Work task |
Repeat the data that follows verbatim. Images are not part of the copy.

Supplied entries |
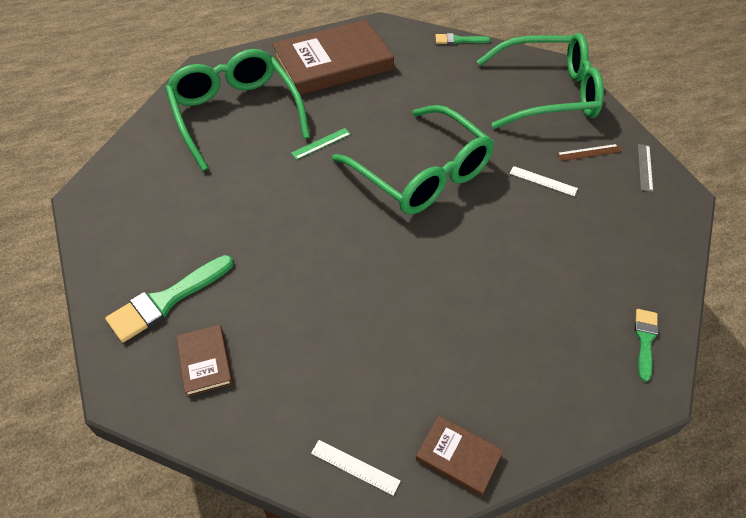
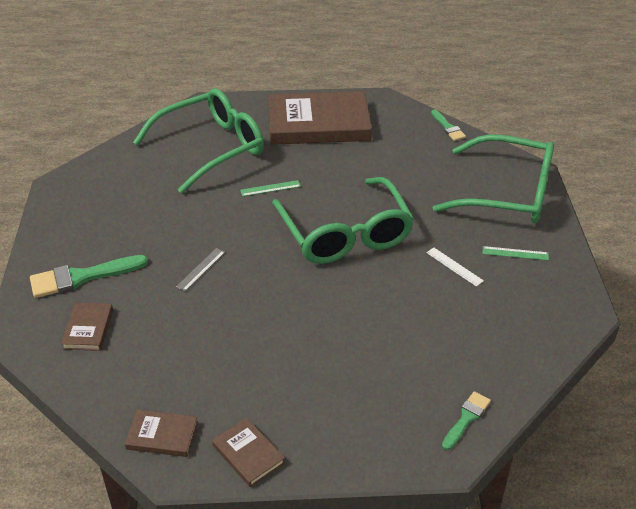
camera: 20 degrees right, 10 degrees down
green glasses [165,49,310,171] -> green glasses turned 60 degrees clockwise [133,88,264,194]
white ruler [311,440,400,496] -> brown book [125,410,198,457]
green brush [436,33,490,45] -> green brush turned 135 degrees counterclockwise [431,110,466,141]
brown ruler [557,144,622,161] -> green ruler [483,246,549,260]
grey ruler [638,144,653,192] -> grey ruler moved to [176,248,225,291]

Solution to the exercise |
camera: 20 degrees right, 10 degrees down
green glasses [165,49,310,171] -> green glasses turned 60 degrees clockwise [133,88,264,194]
white ruler [311,440,400,496] -> brown book [125,410,198,457]
green brush [436,33,490,45] -> green brush turned 135 degrees counterclockwise [431,110,466,141]
brown ruler [557,144,622,161] -> green ruler [483,246,549,260]
grey ruler [638,144,653,192] -> grey ruler moved to [176,248,225,291]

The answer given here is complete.